Task to carry out: Could you reproduce, word for word, everything in the records below from their start down to and including the line containing "Question: Estimate the", leaving out the pictures?

Dataset rows
────────────────────

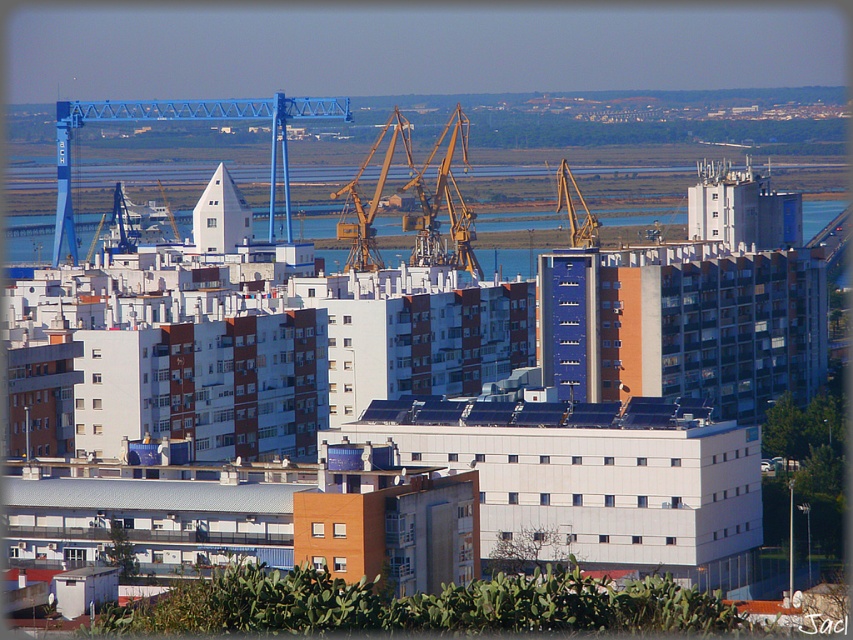
Question: Is matte yellow crane at upper center bigger than blue metallic crane at upper center?

Choices:
 (A) yes
 (B) no

Answer: (A)

Question: Estimate the real-world distances between objects in this image. Which object is farther from the blue metallic crane at upper center?

Choices:
 (A) matte yellow crane at upper center
 (B) blue water at center

Answer: (A)

Question: Which object appears closest to the camera in this image?

Choices:
 (A) blue metallic crane at upper center
 (B) matte yellow crane at upper center
 (C) blue water at center

Answer: (B)

Question: Which object is closer to the camera taking this photo?

Choices:
 (A) blue metallic crane at upper center
 (B) matte yellow crane at upper center

Answer: (B)

Question: Is blue metallic crane at upper center thinner than blue water at center?

Choices:
 (A) no
 (B) yes

Answer: (B)

Question: Is matte yellow crane at upper center positioned behind blue water at center?

Choices:
 (A) yes
 (B) no

Answer: (B)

────────────────────

Correct output:
Question: Is matte yellow crane at upper center bigger than blue metallic crane at upper center?

Choices:
 (A) yes
 (B) no

Answer: (A)

Question: Estimate the real-world distances between objects in this image. Which object is farther from the blue metallic crane at upper center?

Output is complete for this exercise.